Records -
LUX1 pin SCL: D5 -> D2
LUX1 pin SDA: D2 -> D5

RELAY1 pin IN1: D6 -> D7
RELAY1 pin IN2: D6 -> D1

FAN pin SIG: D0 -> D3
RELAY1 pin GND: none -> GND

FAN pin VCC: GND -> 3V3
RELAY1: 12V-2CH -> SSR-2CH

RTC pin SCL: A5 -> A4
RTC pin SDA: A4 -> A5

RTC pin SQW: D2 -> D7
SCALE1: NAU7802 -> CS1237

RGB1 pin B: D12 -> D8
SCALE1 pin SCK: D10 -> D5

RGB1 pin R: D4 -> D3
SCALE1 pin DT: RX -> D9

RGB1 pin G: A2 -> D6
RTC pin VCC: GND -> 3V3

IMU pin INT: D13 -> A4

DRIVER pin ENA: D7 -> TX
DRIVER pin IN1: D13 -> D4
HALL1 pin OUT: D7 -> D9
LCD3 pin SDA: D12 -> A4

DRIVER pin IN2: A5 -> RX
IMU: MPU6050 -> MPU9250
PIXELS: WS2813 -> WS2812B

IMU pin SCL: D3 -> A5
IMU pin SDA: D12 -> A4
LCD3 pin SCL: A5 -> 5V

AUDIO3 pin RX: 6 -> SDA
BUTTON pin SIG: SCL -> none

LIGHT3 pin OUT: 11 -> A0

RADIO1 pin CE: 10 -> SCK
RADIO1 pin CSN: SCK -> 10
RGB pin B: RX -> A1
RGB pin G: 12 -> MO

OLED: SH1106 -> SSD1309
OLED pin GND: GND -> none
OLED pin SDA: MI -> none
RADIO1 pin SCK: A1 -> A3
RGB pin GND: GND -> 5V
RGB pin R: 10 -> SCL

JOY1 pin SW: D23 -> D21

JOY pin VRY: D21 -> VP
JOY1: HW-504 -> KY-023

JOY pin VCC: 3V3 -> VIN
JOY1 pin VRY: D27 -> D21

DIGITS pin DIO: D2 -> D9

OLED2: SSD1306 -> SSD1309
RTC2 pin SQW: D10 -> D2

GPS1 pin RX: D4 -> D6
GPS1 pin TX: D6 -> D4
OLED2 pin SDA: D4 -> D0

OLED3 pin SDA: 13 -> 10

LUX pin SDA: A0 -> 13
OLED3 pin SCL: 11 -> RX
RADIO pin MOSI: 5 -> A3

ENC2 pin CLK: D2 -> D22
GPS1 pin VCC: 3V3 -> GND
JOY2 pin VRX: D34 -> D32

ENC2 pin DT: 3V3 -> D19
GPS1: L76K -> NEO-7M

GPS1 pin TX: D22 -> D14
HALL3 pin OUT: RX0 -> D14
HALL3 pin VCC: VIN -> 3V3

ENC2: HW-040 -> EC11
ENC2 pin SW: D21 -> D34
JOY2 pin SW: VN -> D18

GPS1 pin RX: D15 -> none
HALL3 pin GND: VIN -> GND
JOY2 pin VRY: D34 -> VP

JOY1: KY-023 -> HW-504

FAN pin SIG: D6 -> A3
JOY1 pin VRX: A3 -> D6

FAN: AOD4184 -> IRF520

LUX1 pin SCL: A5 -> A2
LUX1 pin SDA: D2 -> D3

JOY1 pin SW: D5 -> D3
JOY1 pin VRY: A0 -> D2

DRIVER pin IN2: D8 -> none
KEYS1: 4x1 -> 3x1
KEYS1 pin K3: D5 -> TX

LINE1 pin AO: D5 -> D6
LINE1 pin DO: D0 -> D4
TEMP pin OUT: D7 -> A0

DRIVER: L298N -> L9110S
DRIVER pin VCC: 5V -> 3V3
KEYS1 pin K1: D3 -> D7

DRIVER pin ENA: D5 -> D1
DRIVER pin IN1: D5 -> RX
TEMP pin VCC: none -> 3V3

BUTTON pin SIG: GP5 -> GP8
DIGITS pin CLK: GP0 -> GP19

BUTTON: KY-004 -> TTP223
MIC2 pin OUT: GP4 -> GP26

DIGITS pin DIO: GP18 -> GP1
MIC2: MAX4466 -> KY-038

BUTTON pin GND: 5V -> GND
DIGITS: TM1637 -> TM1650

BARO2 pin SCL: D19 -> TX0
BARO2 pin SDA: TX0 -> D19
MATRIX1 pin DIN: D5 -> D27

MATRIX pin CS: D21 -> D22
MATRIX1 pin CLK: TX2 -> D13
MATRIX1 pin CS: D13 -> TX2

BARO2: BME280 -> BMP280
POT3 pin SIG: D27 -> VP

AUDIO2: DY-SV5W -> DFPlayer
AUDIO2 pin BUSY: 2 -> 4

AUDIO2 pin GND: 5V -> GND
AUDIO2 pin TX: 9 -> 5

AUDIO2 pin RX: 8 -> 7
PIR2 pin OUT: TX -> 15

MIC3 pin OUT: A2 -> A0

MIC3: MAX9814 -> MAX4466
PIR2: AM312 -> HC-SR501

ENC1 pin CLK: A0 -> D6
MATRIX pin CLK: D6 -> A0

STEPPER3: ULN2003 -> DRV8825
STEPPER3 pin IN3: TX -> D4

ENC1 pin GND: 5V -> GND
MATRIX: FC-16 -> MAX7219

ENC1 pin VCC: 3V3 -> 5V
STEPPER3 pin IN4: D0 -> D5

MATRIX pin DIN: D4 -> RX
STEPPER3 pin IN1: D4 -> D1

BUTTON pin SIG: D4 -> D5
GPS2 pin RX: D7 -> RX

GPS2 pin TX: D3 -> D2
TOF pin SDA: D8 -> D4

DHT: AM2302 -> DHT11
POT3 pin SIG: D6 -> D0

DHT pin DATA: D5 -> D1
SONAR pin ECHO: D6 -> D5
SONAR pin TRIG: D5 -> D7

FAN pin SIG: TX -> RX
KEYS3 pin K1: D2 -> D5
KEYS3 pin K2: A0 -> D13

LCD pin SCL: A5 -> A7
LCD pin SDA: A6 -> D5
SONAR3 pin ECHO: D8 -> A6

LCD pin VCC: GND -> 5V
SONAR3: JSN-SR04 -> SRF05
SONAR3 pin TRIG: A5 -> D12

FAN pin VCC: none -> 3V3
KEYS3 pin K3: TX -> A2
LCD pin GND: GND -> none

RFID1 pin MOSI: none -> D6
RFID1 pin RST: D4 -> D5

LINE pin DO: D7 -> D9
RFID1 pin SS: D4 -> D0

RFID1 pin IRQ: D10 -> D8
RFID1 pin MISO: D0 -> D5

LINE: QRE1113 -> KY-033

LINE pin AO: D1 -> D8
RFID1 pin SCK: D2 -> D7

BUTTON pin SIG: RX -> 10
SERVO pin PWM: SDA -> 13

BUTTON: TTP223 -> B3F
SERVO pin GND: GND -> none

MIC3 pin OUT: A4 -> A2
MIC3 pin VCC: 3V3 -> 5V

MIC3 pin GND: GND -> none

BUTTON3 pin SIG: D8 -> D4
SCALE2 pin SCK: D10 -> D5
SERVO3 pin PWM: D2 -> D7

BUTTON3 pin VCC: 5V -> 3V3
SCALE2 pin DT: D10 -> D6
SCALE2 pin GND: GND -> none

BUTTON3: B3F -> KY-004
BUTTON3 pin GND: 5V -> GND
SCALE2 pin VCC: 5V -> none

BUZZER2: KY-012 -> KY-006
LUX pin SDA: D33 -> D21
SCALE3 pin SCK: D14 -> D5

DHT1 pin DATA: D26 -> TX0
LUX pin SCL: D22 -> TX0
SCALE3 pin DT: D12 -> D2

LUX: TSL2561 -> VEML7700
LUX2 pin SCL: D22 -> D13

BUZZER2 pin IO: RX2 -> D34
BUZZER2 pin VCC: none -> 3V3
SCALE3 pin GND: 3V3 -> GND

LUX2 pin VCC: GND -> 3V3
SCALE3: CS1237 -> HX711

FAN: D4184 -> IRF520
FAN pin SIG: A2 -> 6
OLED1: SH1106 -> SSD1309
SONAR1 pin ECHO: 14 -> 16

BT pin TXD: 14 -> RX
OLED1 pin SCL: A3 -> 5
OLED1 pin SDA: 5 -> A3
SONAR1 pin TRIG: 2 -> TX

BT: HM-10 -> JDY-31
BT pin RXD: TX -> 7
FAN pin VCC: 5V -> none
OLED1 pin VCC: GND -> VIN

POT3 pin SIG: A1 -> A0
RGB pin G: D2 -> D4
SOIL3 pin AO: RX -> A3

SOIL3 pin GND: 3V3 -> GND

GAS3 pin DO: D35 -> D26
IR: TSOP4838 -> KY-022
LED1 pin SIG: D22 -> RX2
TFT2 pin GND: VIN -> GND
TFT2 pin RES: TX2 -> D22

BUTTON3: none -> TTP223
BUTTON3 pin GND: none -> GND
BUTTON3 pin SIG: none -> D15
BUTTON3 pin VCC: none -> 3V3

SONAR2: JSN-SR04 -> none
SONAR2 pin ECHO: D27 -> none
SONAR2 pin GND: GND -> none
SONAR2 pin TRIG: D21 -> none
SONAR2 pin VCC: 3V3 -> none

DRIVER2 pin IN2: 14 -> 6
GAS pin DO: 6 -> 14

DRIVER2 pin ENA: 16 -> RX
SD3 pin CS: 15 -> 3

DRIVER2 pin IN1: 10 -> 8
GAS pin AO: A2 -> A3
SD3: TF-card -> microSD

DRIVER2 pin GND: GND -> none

What is required - All lines from the start of the entries through the line where "IMU pin SCL: D3 -> A5" sits should be duplicated exactly, with nothing else in the output.

Answer for the task -
LUX1 pin SCL: D5 -> D2
LUX1 pin SDA: D2 -> D5

RELAY1 pin IN1: D6 -> D7
RELAY1 pin IN2: D6 -> D1

FAN pin SIG: D0 -> D3
RELAY1 pin GND: none -> GND

FAN pin VCC: GND -> 3V3
RELAY1: 12V-2CH -> SSR-2CH

RTC pin SCL: A5 -> A4
RTC pin SDA: A4 -> A5

RTC pin SQW: D2 -> D7
SCALE1: NAU7802 -> CS1237

RGB1 pin B: D12 -> D8
SCALE1 pin SCK: D10 -> D5

RGB1 pin R: D4 -> D3
SCALE1 pin DT: RX -> D9

RGB1 pin G: A2 -> D6
RTC pin VCC: GND -> 3V3

IMU pin INT: D13 -> A4

DRIVER pin ENA: D7 -> TX
DRIVER pin IN1: D13 -> D4
HALL1 pin OUT: D7 -> D9
LCD3 pin SDA: D12 -> A4

DRIVER pin IN2: A5 -> RX
IMU: MPU6050 -> MPU9250
PIXELS: WS2813 -> WS2812B

IMU pin SCL: D3 -> A5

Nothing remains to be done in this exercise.